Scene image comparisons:
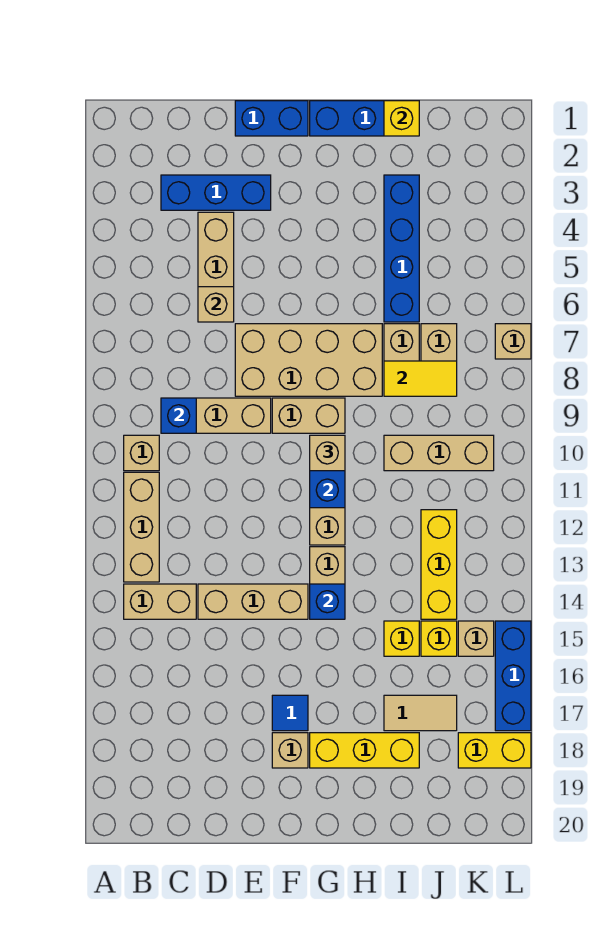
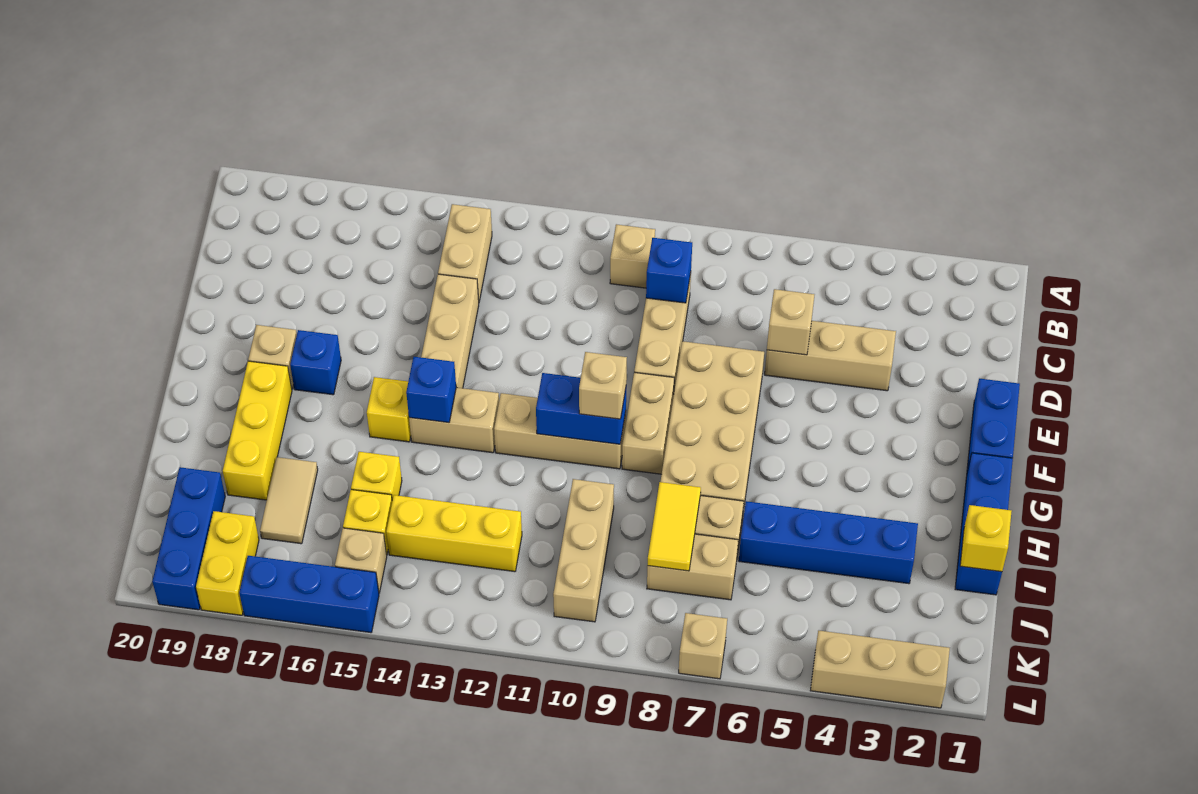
tan brick B11:B13 level 1 -> tan brick L2:L4 level 1
blue brick C3:E3 level 1 -> blue brick J19:L19 level 1
blue tile F17 level 1 -> blue brick F17 level 1
none -> yellow brick G15 level 1

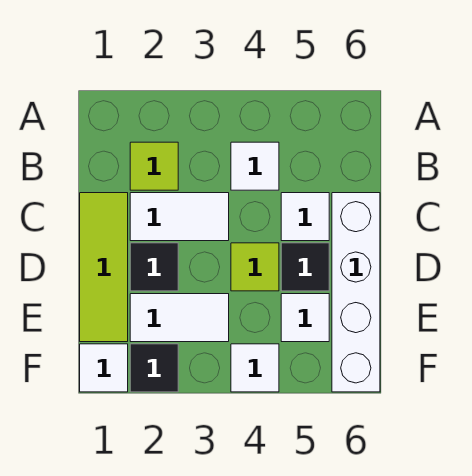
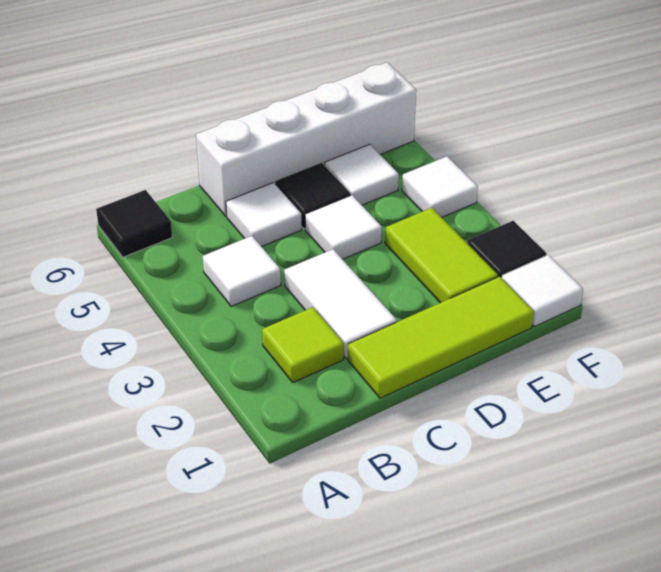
black tile D2 level 1 -> black tile A6 level 1
lime tile D4 level 1 -> white tile D4 level 1
white tile E2:E3 level 1 -> lime tile E2:E3 level 1

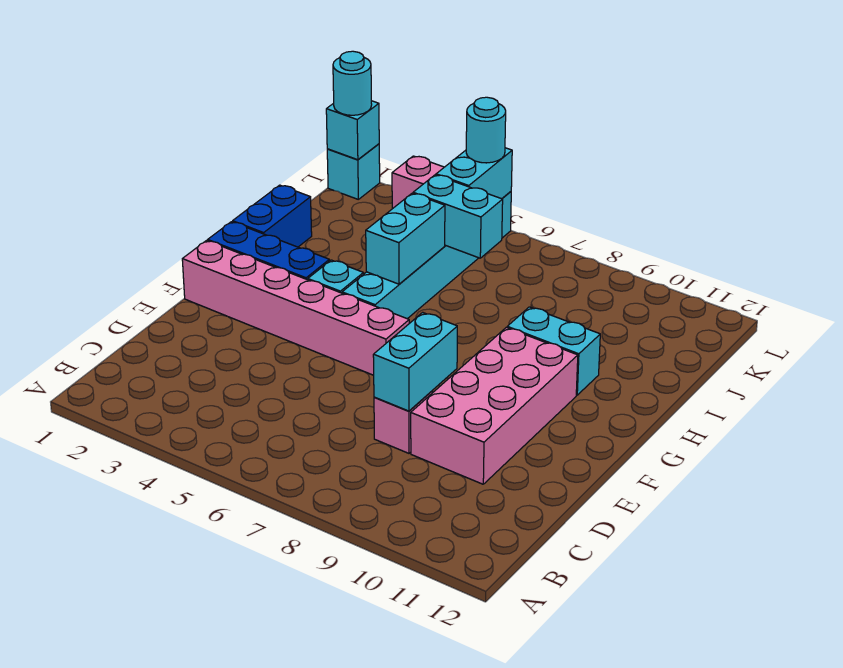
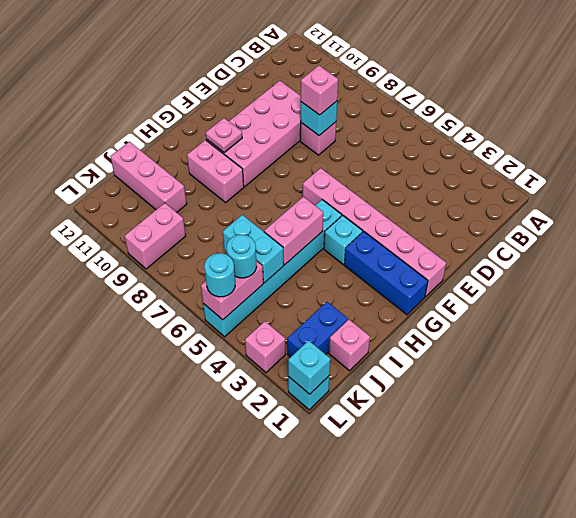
cyan brick D8:E8 level 2 -> cyan brick D8 level 2
none -> pink brick D8 level 3
none -> pink plate G10 level 2
blue brick H1:I1 level 1 -> blue brick J2:K2 level 1
cyan brick H5:I5 level 2 -> pink brick H5:I5 level 2
cyan brick H9:H10 level 1 -> pink brick H9:H10 level 1
none -> pink brick J1 level 1
none -> pink brick J10:J12 level 1
cyan brick K5:L5 level 2 -> pink brick K5:L5 level 2
none -> pink brick K9:L9 level 1
cyan round brick L1 level 3 -> cyan round brick K5 level 3

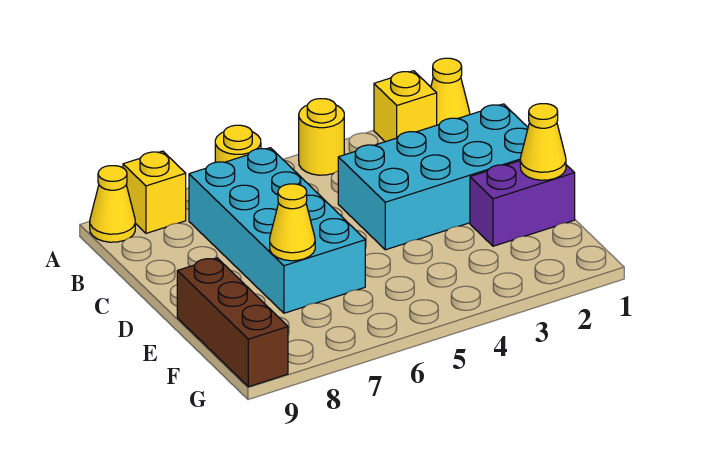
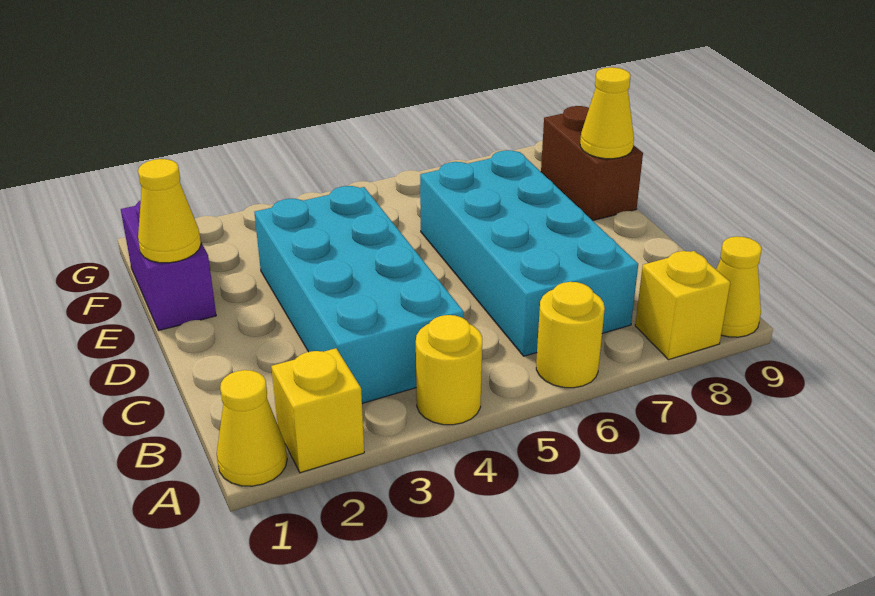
cyan brick C1:D4 level 1 -> cyan brick B3:E4 level 1
purple brick E1:E2 level 1 -> purple brick E1:F1 level 1
yellow cone E7 level 2 -> yellow cone E9 level 2
brown brick E9:G9 level 1 -> brown brick E9:F9 level 1

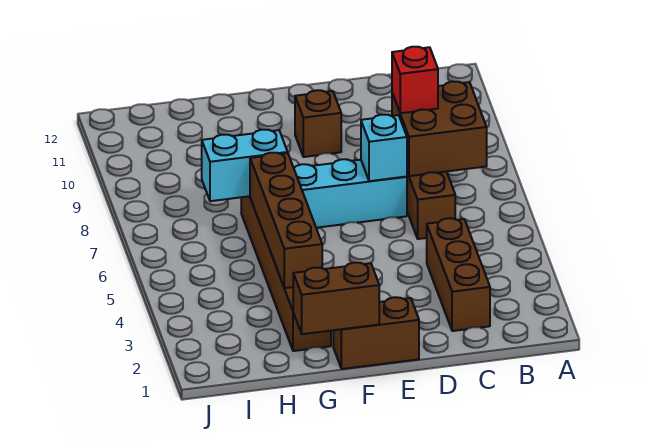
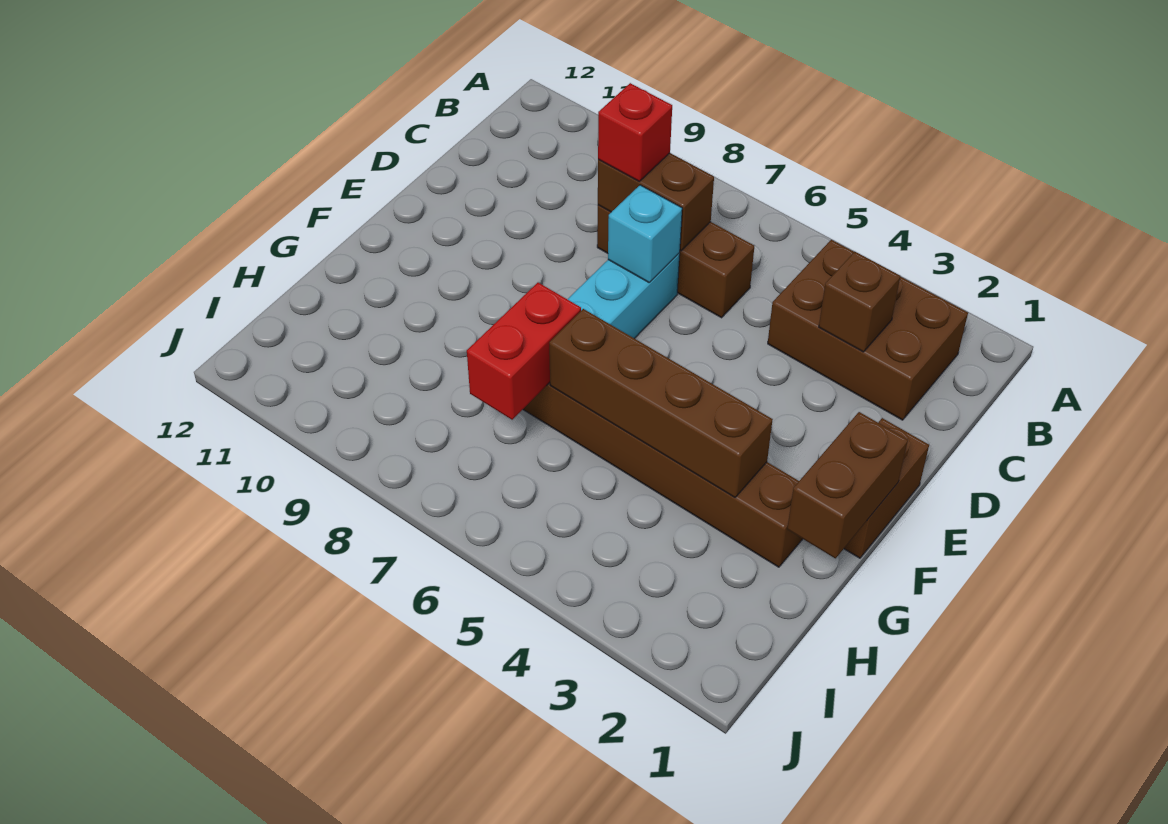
brown brick B7:C8 level 2 -> brown brick C7:C8 level 2
brown brick C2:C4 level 1 -> brown brick B2:C4 level 1
brown brick E10 level 1 -> brown brick C3 level 2
cyan brick G7:H7 level 2 -> red brick G7:H7 level 2

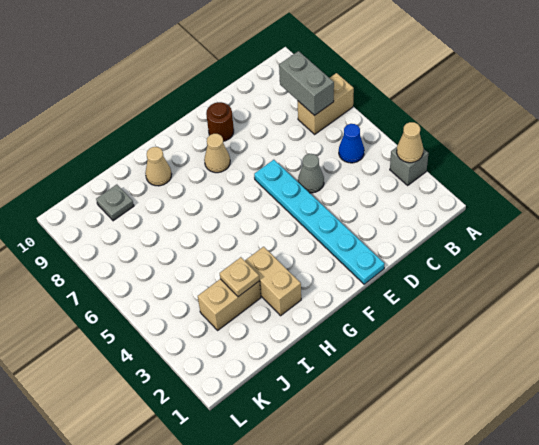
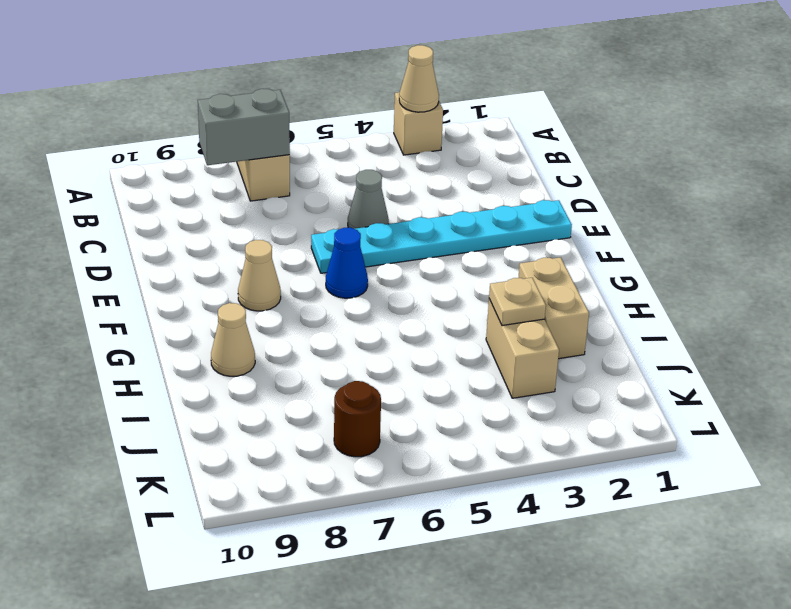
grey brick A3 level 1 -> tan brick A3 level 1
blue cone B5 level 1 -> blue cone F6 level 1
brown round brick E9 level 1 -> brown round brick K7 level 1
tan brick H2:H3 level 1 -> tan brick H2:I2 level 1
grey plate J9 level 1 -> none

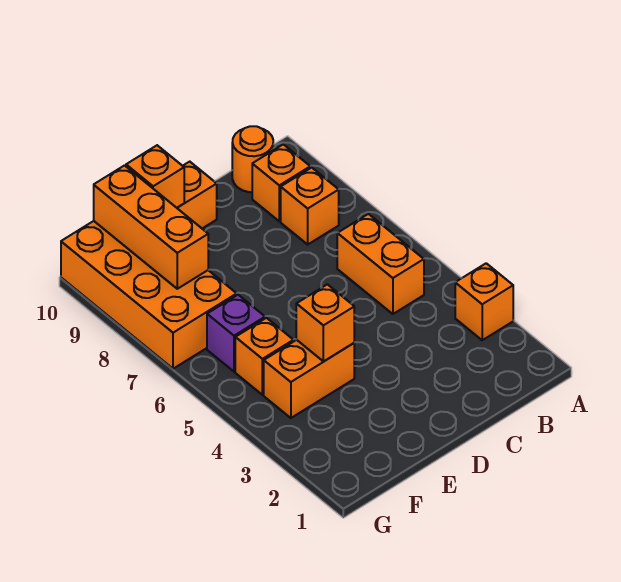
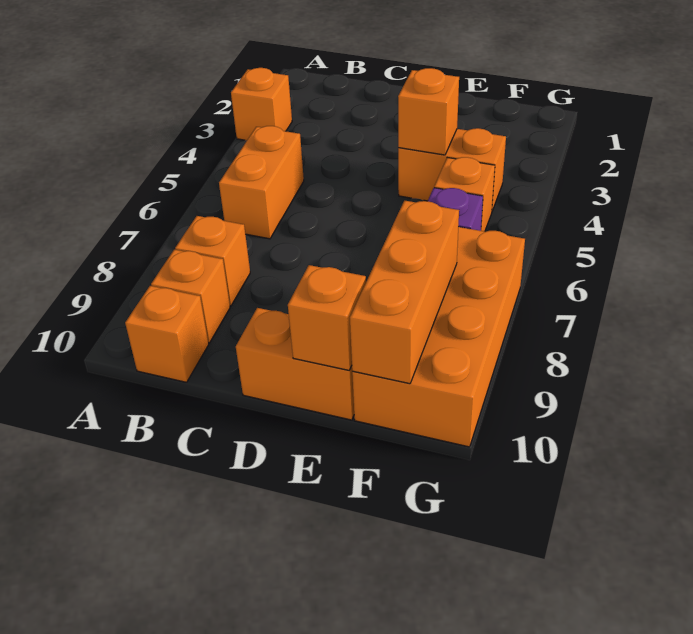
orange round brick B10 level 1 -> orange brick B10 level 1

#### [DIRECTIONS]
If a line in the records above contains "brown", copy that line.

#### [OUTPUT FOR THIS TASK]
brown brick E9:G9 level 1 -> brown brick E9:F9 level 1
brown brick B7:C8 level 2 -> brown brick C7:C8 level 2
brown brick C2:C4 level 1 -> brown brick B2:C4 level 1
brown brick E10 level 1 -> brown brick C3 level 2
brown round brick E9 level 1 -> brown round brick K7 level 1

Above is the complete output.